Provided information:
========

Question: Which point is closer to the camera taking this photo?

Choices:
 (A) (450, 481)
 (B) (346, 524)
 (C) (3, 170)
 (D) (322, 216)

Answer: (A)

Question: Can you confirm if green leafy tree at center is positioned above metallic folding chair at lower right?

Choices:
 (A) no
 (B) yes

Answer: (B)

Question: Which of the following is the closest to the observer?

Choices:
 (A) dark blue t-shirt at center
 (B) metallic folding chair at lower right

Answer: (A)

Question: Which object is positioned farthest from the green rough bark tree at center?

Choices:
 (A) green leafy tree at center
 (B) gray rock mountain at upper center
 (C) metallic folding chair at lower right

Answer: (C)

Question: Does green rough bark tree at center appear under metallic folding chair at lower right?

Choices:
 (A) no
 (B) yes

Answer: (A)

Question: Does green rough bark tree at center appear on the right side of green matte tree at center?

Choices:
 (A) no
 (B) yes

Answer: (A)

========

Written problem:
Could you retype every one of the rows above character for character, keeping each line break and blank line in place?

The solution:
Question: Which point is closer to the camera taking this photo?

Choices:
 (A) (450, 481)
 (B) (346, 524)
 (C) (3, 170)
 (D) (322, 216)

Answer: (A)

Question: Can you confirm if green leafy tree at center is positioned above metallic folding chair at lower right?

Choices:
 (A) no
 (B) yes

Answer: (B)

Question: Which of the following is the closest to the observer?

Choices:
 (A) dark blue t-shirt at center
 (B) metallic folding chair at lower right

Answer: (A)

Question: Which object is positioned farthest from the green rough bark tree at center?

Choices:
 (A) green leafy tree at center
 (B) gray rock mountain at upper center
 (C) metallic folding chair at lower right

Answer: (C)

Question: Does green rough bark tree at center appear under metallic folding chair at lower right?

Choices:
 (A) no
 (B) yes

Answer: (A)

Question: Does green rough bark tree at center appear on the right side of green matte tree at center?

Choices:
 (A) no
 (B) yes

Answer: (A)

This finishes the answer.